▶ Exercise brief
Identify every line in the records below that contains the string "numericTimeSignature", and copy each of those lines in full.

[Records excerpted from a collection]
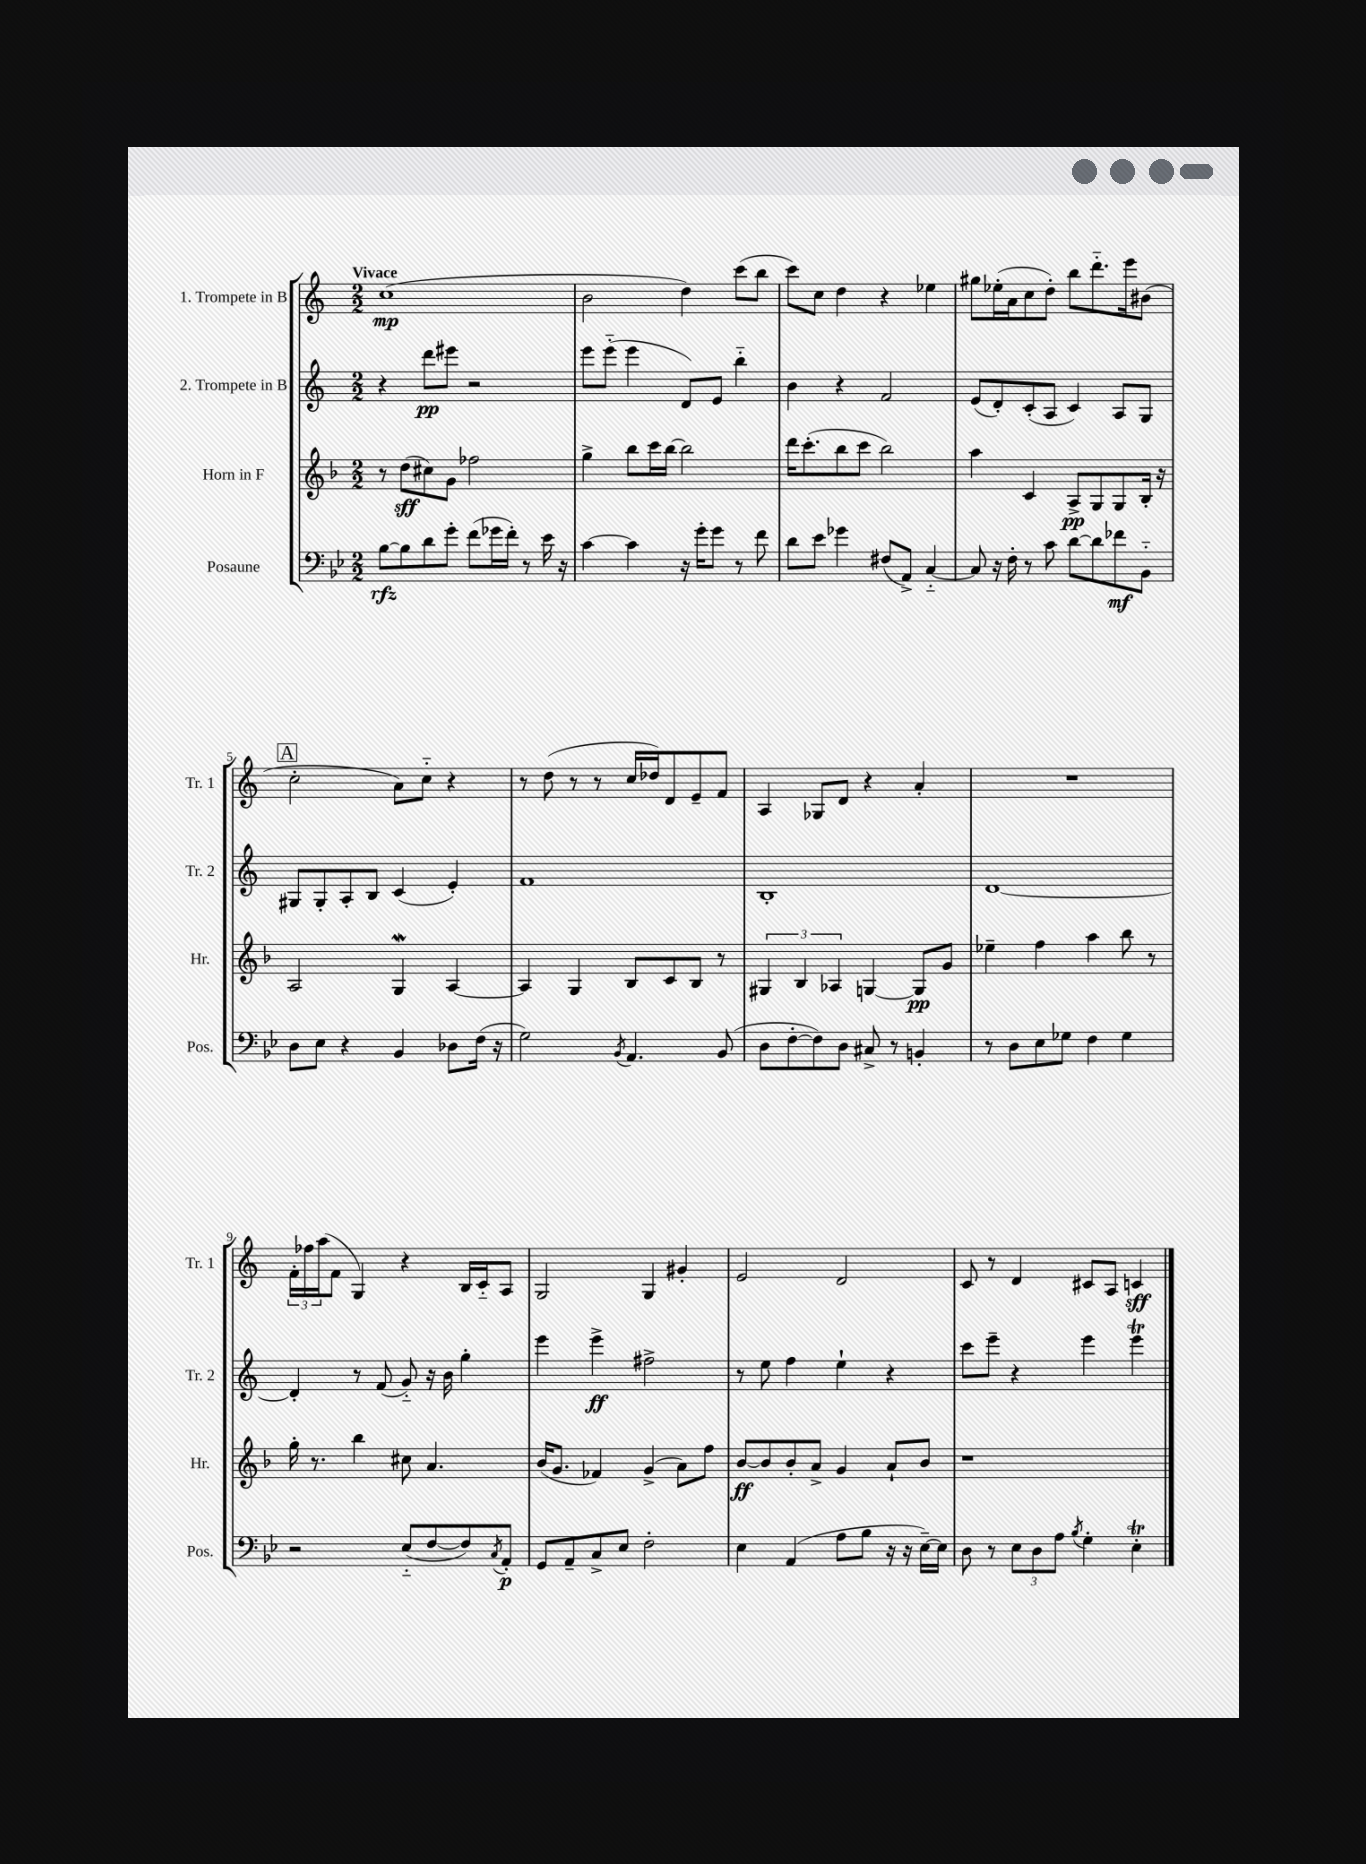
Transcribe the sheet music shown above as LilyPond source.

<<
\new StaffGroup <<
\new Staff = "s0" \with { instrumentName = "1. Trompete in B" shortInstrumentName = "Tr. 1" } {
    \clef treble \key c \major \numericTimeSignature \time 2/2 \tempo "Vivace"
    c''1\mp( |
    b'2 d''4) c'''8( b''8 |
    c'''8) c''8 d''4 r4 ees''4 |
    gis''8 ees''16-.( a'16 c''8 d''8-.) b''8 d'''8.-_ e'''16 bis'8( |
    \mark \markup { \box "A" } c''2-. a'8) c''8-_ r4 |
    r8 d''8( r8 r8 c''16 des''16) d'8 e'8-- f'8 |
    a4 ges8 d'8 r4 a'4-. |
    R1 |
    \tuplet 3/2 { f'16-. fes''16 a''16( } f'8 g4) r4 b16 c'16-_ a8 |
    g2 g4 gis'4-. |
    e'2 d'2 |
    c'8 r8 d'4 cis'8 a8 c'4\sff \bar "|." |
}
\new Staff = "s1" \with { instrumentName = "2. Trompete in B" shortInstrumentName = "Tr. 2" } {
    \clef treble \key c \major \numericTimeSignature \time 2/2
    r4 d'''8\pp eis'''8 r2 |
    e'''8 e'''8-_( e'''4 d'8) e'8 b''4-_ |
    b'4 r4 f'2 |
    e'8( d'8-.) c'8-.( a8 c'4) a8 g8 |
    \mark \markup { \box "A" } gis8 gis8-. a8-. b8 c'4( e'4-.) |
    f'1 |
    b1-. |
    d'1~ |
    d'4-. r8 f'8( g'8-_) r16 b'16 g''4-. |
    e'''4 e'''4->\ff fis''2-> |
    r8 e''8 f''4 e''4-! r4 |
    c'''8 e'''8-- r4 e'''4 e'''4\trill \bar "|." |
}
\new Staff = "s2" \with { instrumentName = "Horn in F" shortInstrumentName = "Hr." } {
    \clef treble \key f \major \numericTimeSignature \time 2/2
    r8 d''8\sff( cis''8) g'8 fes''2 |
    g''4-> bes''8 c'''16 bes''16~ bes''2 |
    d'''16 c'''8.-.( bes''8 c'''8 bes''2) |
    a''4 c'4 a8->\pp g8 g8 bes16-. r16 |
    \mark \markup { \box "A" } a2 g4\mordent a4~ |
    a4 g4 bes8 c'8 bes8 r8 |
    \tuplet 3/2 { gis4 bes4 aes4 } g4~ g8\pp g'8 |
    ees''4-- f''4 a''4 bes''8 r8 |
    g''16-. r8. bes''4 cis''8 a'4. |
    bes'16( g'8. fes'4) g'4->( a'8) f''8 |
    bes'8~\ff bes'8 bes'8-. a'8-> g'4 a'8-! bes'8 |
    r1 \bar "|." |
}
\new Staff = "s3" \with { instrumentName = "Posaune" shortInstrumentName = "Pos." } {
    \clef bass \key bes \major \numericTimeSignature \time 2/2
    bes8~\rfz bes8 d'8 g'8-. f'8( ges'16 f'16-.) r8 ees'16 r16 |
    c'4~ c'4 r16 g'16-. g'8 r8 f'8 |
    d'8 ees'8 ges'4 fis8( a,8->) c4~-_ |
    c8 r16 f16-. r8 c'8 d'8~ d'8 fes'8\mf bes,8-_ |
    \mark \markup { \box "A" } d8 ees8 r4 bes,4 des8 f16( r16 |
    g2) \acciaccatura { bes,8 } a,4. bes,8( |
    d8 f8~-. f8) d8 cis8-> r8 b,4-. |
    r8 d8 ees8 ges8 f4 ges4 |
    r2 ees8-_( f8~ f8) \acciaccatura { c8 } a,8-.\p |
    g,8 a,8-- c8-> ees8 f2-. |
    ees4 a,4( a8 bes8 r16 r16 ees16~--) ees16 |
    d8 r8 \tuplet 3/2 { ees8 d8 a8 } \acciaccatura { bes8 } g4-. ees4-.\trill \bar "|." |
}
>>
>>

▶ Complete response
    \clef treble \key c \major \numericTimeSignature \time 2/2 \tempo "Vivace"
    \clef treble \key c \major \numericTimeSignature \time 2/2
    \clef treble \key f \major \numericTimeSignature \time 2/2
    \clef bass \key bes \major \numericTimeSignature \time 2/2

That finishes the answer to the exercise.